*What needs to be done*: The result should be the lines from the one holding "none -> cyan plate J4:J5 level 1" to the end of the records below, repeated exactly. No pictures.
START Records provided
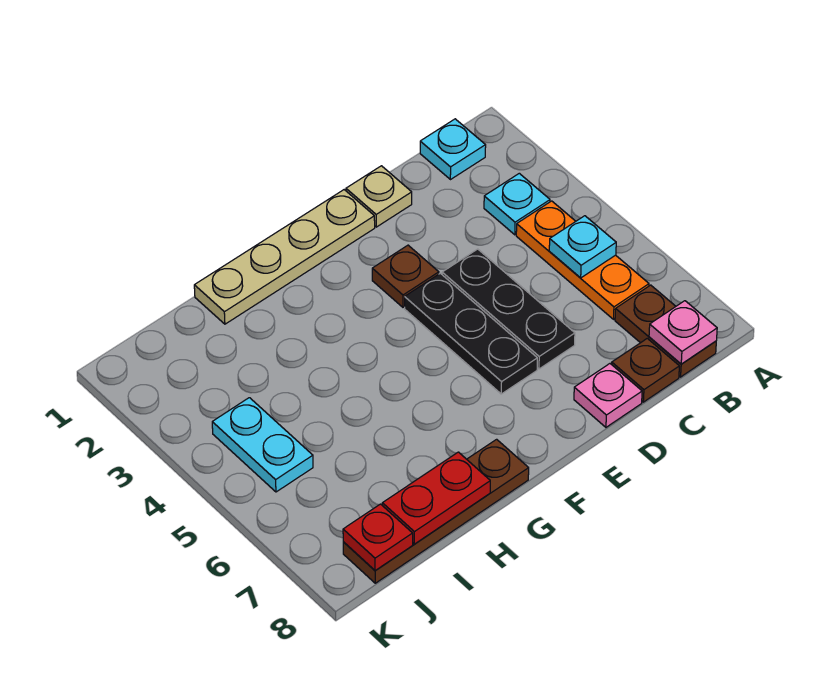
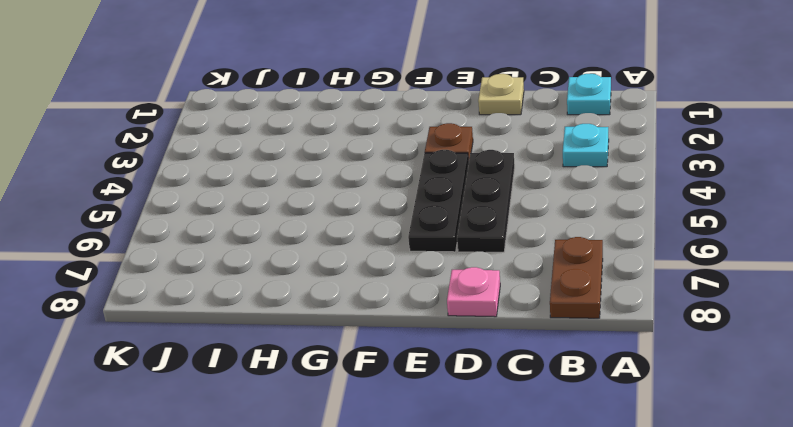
none -> orange plate B4:B6 level 1
none -> brown plate C8 level 1
none -> tan plate E1:H1 level 1

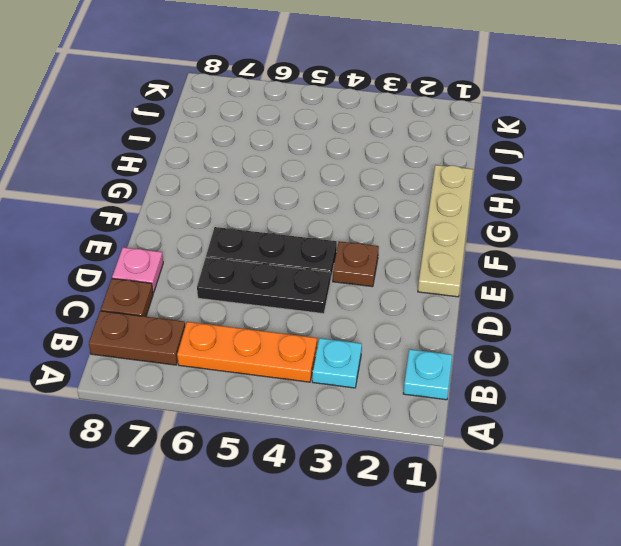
none -> tan plate D1 level 1
none -> brown plate G8:J8 level 1
none -> cyan plate J4:J5 level 1

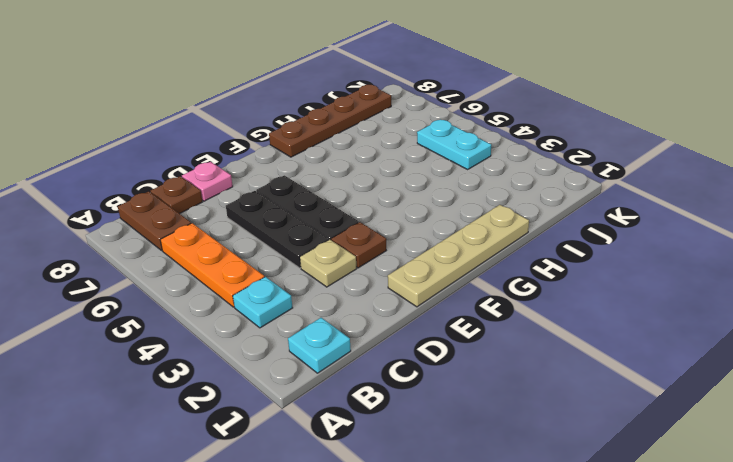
tan plate D3 level 1 -> tan plate D1 level 1
none -> cyan plate B5 level 2
none -> pink plate B8 level 2
none -> red plate H8:I8 level 2

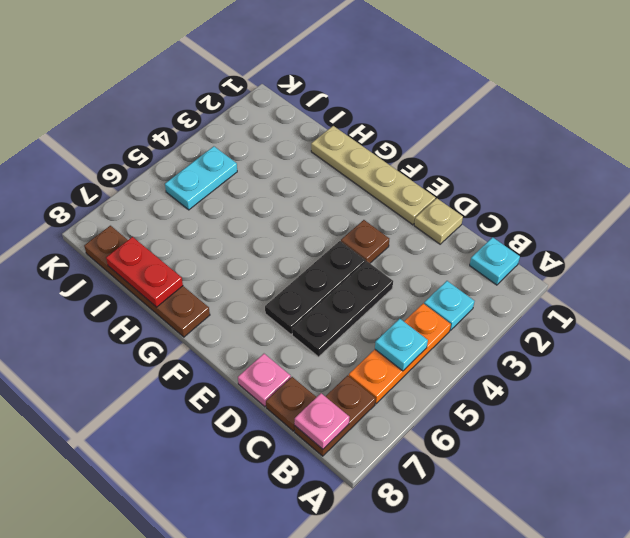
none -> red plate J8 level 2

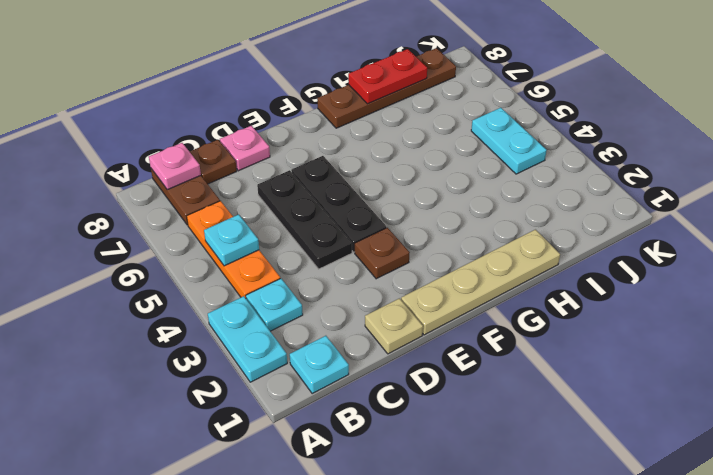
cyan plate A2:A3 level 1 -> none
none -> red plate J8 level 2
END Records provided
*Written response*:
none -> cyan plate J4:J5 level 1

tan plate D3 level 1 -> tan plate D1 level 1
none -> cyan plate B5 level 2
none -> pink plate B8 level 2
none -> red plate H8:I8 level 2

none -> red plate J8 level 2

cyan plate A2:A3 level 1 -> none
none -> red plate J8 level 2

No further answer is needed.